-- Opening Marker --
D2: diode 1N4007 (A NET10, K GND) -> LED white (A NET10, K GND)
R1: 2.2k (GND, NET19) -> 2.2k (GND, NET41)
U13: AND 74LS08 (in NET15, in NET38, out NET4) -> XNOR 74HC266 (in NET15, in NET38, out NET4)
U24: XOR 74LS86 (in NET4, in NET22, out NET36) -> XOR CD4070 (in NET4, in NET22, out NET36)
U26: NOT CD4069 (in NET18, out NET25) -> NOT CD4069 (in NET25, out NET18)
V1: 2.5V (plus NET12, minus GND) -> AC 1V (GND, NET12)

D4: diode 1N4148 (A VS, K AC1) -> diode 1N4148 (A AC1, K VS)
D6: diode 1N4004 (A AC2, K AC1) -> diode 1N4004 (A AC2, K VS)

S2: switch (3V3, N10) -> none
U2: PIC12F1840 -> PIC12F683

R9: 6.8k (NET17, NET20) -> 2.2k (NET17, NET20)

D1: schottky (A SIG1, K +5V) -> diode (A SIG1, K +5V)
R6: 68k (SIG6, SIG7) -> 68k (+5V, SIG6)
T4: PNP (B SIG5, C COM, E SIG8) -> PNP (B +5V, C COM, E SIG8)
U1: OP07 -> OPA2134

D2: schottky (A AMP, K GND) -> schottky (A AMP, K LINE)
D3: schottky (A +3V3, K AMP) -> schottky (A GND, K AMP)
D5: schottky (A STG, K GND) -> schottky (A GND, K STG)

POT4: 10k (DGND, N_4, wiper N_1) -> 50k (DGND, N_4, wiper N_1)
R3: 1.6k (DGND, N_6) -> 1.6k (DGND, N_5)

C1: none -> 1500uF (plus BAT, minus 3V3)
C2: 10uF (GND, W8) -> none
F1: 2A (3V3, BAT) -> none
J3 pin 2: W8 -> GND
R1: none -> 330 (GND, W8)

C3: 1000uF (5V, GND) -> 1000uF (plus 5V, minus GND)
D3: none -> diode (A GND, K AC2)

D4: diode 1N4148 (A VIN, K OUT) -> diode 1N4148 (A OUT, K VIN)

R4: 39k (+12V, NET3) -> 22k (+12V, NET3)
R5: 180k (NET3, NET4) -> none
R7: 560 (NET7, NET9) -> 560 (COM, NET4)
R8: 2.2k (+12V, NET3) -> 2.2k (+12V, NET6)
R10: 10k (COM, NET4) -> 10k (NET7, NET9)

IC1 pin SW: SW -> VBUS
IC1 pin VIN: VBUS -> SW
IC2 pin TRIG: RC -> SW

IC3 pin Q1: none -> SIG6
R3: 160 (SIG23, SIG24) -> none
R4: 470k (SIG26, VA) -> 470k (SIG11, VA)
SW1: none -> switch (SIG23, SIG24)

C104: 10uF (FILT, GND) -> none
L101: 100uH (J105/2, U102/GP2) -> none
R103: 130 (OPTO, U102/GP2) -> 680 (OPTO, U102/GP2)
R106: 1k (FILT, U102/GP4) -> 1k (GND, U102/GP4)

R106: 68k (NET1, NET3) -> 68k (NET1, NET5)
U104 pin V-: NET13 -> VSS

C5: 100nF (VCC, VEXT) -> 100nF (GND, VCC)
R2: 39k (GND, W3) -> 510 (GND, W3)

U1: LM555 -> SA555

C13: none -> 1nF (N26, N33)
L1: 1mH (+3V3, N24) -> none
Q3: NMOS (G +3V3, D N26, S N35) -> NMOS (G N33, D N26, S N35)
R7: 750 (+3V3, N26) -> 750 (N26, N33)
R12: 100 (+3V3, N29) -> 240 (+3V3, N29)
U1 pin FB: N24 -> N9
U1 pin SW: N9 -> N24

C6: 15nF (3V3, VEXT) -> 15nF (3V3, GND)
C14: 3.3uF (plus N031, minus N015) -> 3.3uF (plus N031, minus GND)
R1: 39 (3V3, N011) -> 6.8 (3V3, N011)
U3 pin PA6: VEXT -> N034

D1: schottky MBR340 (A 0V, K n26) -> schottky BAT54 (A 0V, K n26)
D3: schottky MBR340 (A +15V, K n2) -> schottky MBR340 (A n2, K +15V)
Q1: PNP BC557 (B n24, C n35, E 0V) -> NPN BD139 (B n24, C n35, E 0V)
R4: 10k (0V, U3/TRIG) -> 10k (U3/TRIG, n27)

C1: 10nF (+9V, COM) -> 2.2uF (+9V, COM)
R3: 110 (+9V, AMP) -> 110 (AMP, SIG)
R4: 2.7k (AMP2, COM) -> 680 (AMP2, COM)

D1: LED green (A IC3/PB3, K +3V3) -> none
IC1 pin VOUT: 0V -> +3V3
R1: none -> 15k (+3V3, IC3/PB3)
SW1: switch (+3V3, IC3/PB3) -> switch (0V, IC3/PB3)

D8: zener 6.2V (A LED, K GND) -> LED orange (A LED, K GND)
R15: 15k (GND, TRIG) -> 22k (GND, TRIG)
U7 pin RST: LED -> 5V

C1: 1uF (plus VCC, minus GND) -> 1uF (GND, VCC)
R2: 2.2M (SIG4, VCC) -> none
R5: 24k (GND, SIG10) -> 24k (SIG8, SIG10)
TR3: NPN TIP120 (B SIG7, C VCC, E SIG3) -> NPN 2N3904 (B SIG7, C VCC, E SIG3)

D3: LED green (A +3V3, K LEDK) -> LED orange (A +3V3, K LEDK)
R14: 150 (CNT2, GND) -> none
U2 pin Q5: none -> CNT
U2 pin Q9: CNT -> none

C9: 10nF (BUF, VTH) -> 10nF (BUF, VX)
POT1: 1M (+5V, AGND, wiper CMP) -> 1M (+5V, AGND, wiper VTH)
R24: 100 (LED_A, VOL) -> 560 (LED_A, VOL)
-- Closing Marker --
### WORK ITEM
Restate the listing word for word.

### TASK RESULT
D2: diode 1N4007 (A NET10, K GND) -> LED white (A NET10, K GND)
R1: 2.2k (GND, NET19) -> 2.2k (GND, NET41)
U13: AND 74LS08 (in NET15, in NET38, out NET4) -> XNOR 74HC266 (in NET15, in NET38, out NET4)
U24: XOR 74LS86 (in NET4, in NET22, out NET36) -> XOR CD4070 (in NET4, in NET22, out NET36)
U26: NOT CD4069 (in NET18, out NET25) -> NOT CD4069 (in NET25, out NET18)
V1: 2.5V (plus NET12, minus GND) -> AC 1V (GND, NET12)

D4: diode 1N4148 (A VS, K AC1) -> diode 1N4148 (A AC1, K VS)
D6: diode 1N4004 (A AC2, K AC1) -> diode 1N4004 (A AC2, K VS)

S2: switch (3V3, N10) -> none
U2: PIC12F1840 -> PIC12F683

R9: 6.8k (NET17, NET20) -> 2.2k (NET17, NET20)

D1: schottky (A SIG1, K +5V) -> diode (A SIG1, K +5V)
R6: 68k (SIG6, SIG7) -> 68k (+5V, SIG6)
T4: PNP (B SIG5, C COM, E SIG8) -> PNP (B +5V, C COM, E SIG8)
U1: OP07 -> OPA2134

D2: schottky (A AMP, K GND) -> schottky (A AMP, K LINE)
D3: schottky (A +3V3, K AMP) -> schottky (A GND, K AMP)
D5: schottky (A STG, K GND) -> schottky (A GND, K STG)

POT4: 10k (DGND, N_4, wiper N_1) -> 50k (DGND, N_4, wiper N_1)
R3: 1.6k (DGND, N_6) -> 1.6k (DGND, N_5)

C1: none -> 1500uF (plus BAT, minus 3V3)
C2: 10uF (GND, W8) -> none
F1: 2A (3V3, BAT) -> none
J3 pin 2: W8 -> GND
R1: none -> 330 (GND, W8)

C3: 1000uF (5V, GND) -> 1000uF (plus 5V, minus GND)
D3: none -> diode (A GND, K AC2)

D4: diode 1N4148 (A VIN, K OUT) -> diode 1N4148 (A OUT, K VIN)

R4: 39k (+12V, NET3) -> 22k (+12V, NET3)
R5: 180k (NET3, NET4) -> none
R7: 560 (NET7, NET9) -> 560 (COM, NET4)
R8: 2.2k (+12V, NET3) -> 2.2k (+12V, NET6)
R10: 10k (COM, NET4) -> 10k (NET7, NET9)

IC1 pin SW: SW -> VBUS
IC1 pin VIN: VBUS -> SW
IC2 pin TRIG: RC -> SW

IC3 pin Q1: none -> SIG6
R3: 160 (SIG23, SIG24) -> none
R4: 470k (SIG26, VA) -> 470k (SIG11, VA)
SW1: none -> switch (SIG23, SIG24)

C104: 10uF (FILT, GND) -> none
L101: 100uH (J105/2, U102/GP2) -> none
R103: 130 (OPTO, U102/GP2) -> 680 (OPTO, U102/GP2)
R106: 1k (FILT, U102/GP4) -> 1k (GND, U102/GP4)

R106: 68k (NET1, NET3) -> 68k (NET1, NET5)
U104 pin V-: NET13 -> VSS

C5: 100nF (VCC, VEXT) -> 100nF (GND, VCC)
R2: 39k (GND, W3) -> 510 (GND, W3)

U1: LM555 -> SA555

C13: none -> 1nF (N26, N33)
L1: 1mH (+3V3, N24) -> none
Q3: NMOS (G +3V3, D N26, S N35) -> NMOS (G N33, D N26, S N35)
R7: 750 (+3V3, N26) -> 750 (N26, N33)
R12: 100 (+3V3, N29) -> 240 (+3V3, N29)
U1 pin FB: N24 -> N9
U1 pin SW: N9 -> N24

C6: 15nF (3V3, VEXT) -> 15nF (3V3, GND)
C14: 3.3uF (plus N031, minus N015) -> 3.3uF (plus N031, minus GND)
R1: 39 (3V3, N011) -> 6.8 (3V3, N011)
U3 pin PA6: VEXT -> N034

D1: schottky MBR340 (A 0V, K n26) -> schottky BAT54 (A 0V, K n26)
D3: schottky MBR340 (A +15V, K n2) -> schottky MBR340 (A n2, K +15V)
Q1: PNP BC557 (B n24, C n35, E 0V) -> NPN BD139 (B n24, C n35, E 0V)
R4: 10k (0V, U3/TRIG) -> 10k (U3/TRIG, n27)

C1: 10nF (+9V, COM) -> 2.2uF (+9V, COM)
R3: 110 (+9V, AMP) -> 110 (AMP, SIG)
R4: 2.7k (AMP2, COM) -> 680 (AMP2, COM)

D1: LED green (A IC3/PB3, K +3V3) -> none
IC1 pin VOUT: 0V -> +3V3
R1: none -> 15k (+3V3, IC3/PB3)
SW1: switch (+3V3, IC3/PB3) -> switch (0V, IC3/PB3)

D8: zener 6.2V (A LED, K GND) -> LED orange (A LED, K GND)
R15: 15k (GND, TRIG) -> 22k (GND, TRIG)
U7 pin RST: LED -> 5V

C1: 1uF (plus VCC, minus GND) -> 1uF (GND, VCC)
R2: 2.2M (SIG4, VCC) -> none
R5: 24k (GND, SIG10) -> 24k (SIG8, SIG10)
TR3: NPN TIP120 (B SIG7, C VCC, E SIG3) -> NPN 2N3904 (B SIG7, C VCC, E SIG3)

D3: LED green (A +3V3, K LEDK) -> LED orange (A +3V3, K LEDK)
R14: 150 (CNT2, GND) -> none
U2 pin Q5: none -> CNT
U2 pin Q9: CNT -> none

C9: 10nF (BUF, VTH) -> 10nF (BUF, VX)
POT1: 1M (+5V, AGND, wiper CMP) -> 1M (+5V, AGND, wiper VTH)
R24: 100 (LED_A, VOL) -> 560 (LED_A, VOL)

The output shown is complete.